YOUR ASSIGNMENT
Please repeat the lines below, exactly and only, from the one that holds "M1: none -> motor 24V (W5, W7)" through the one that holds "U4 pin OA: W5 -> W7".

THE RECORDS
----------------

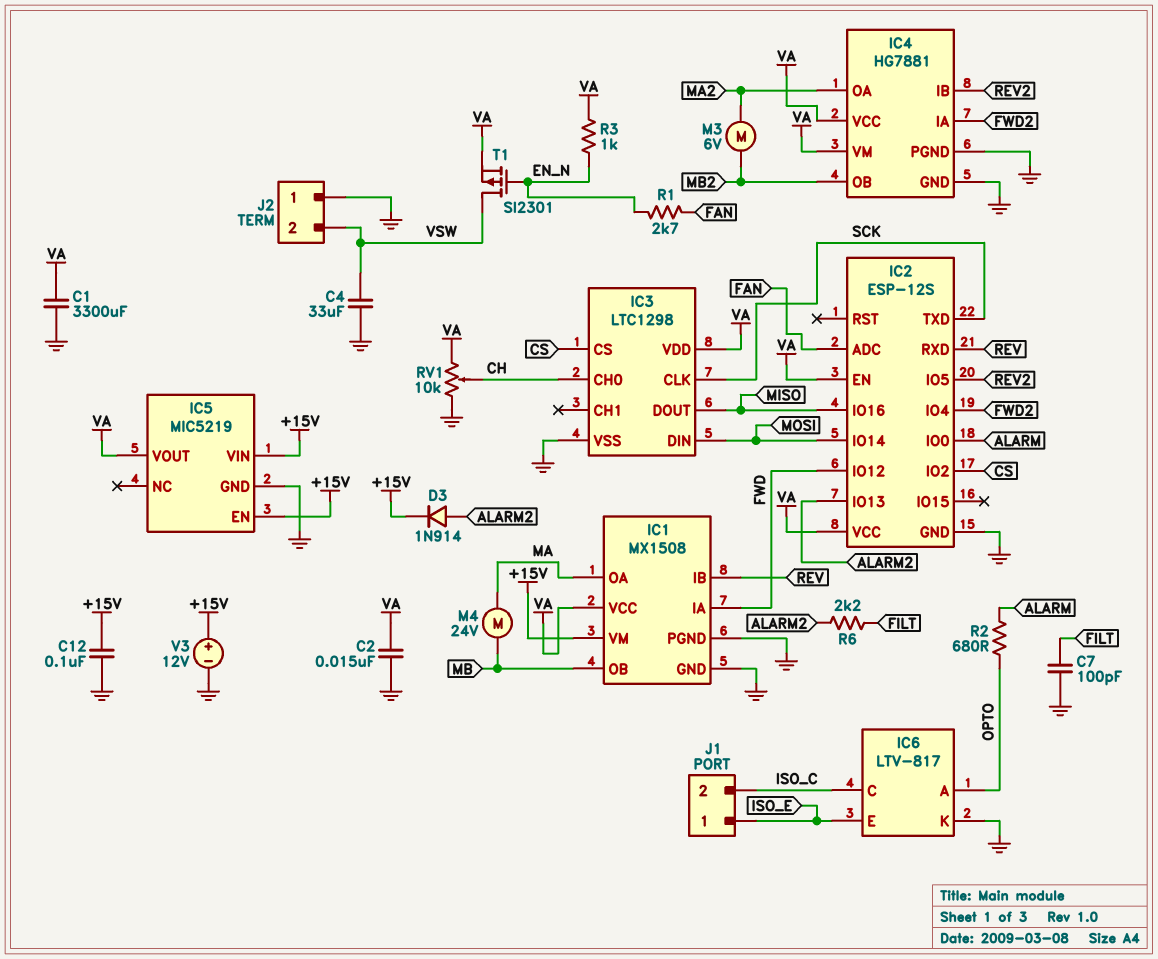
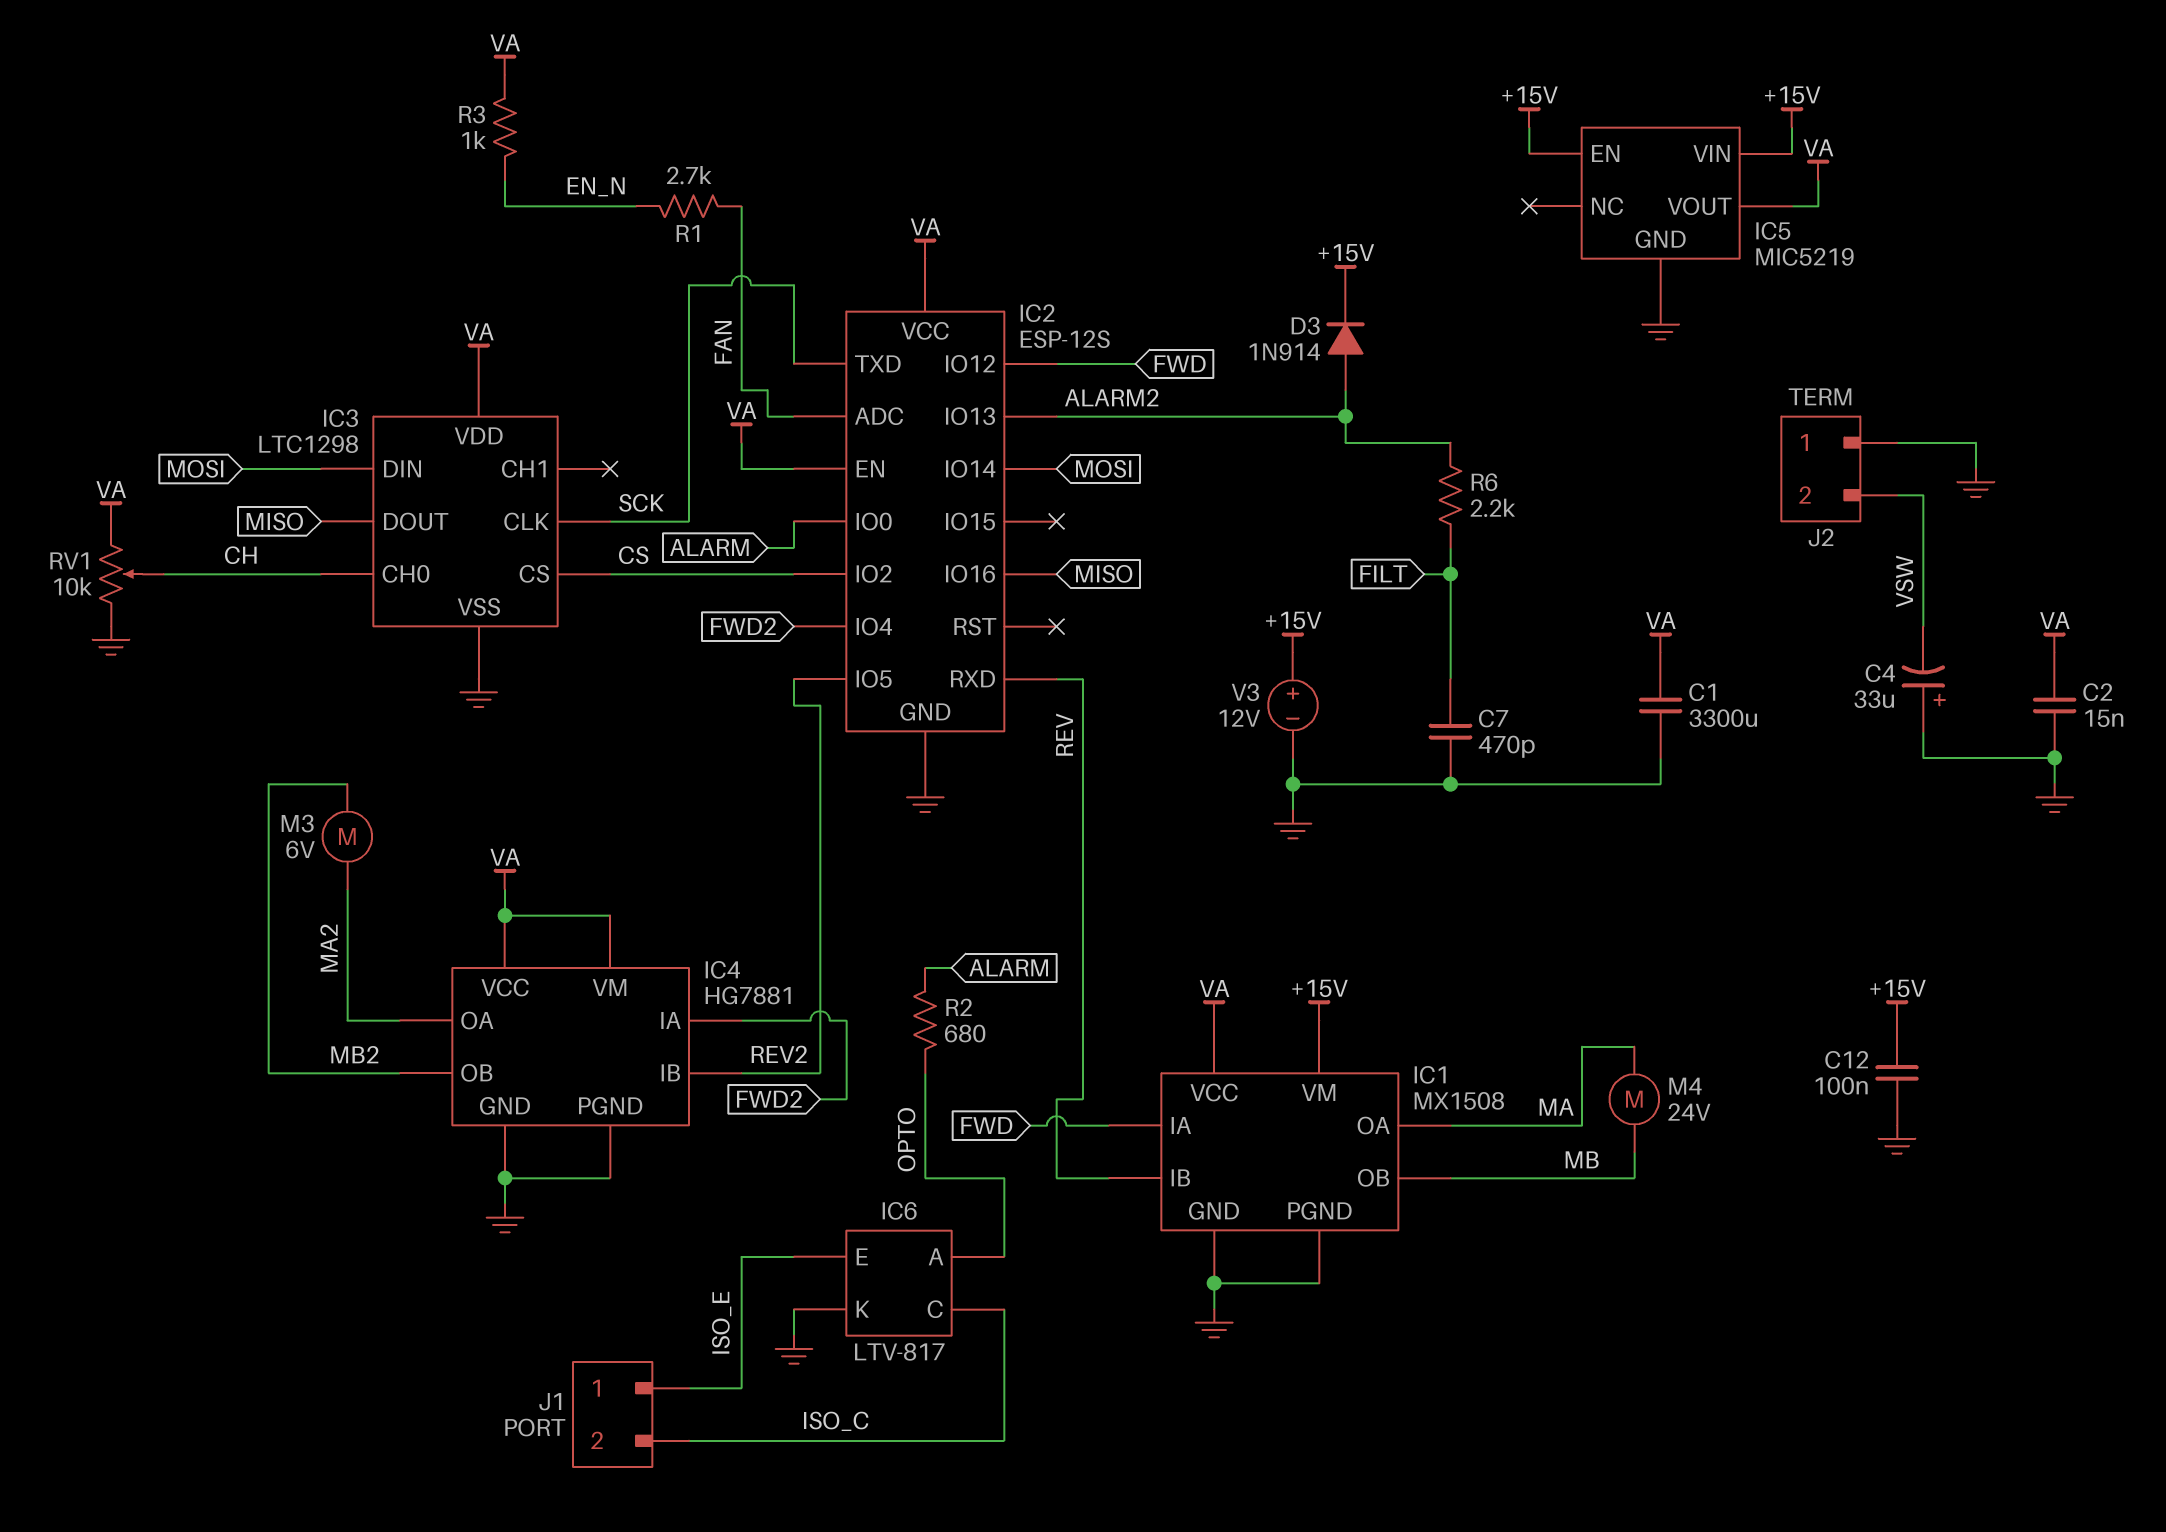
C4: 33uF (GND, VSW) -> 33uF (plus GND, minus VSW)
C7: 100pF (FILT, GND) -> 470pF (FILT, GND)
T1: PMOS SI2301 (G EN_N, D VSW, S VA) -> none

----------------

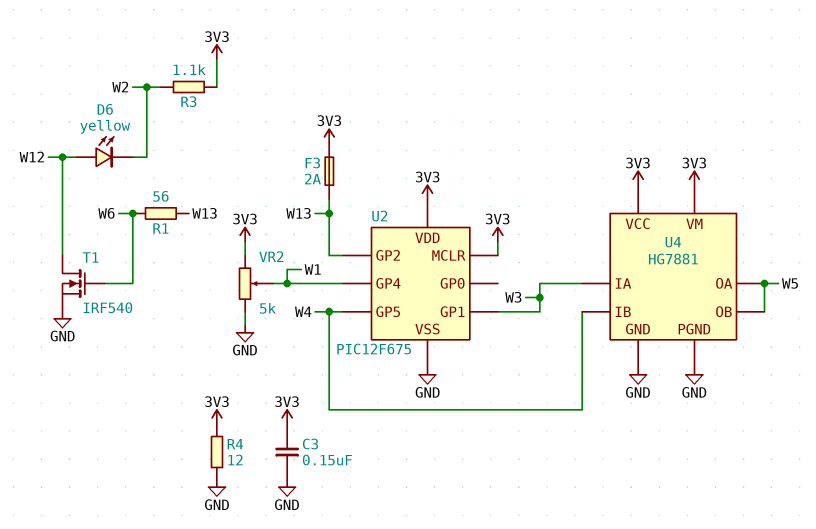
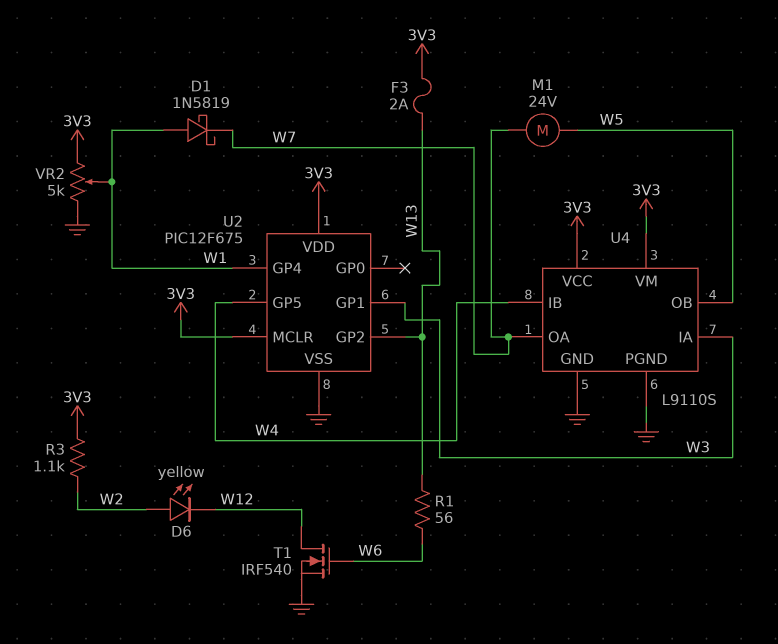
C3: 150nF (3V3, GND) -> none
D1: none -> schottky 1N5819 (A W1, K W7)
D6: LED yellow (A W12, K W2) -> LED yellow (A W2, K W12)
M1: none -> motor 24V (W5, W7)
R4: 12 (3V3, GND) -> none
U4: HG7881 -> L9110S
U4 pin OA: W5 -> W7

----------------

TASK ANSWER
M1: none -> motor 24V (W5, W7)
R4: 12 (3V3, GND) -> none
U4: HG7881 -> L9110S
U4 pin OA: W5 -> W7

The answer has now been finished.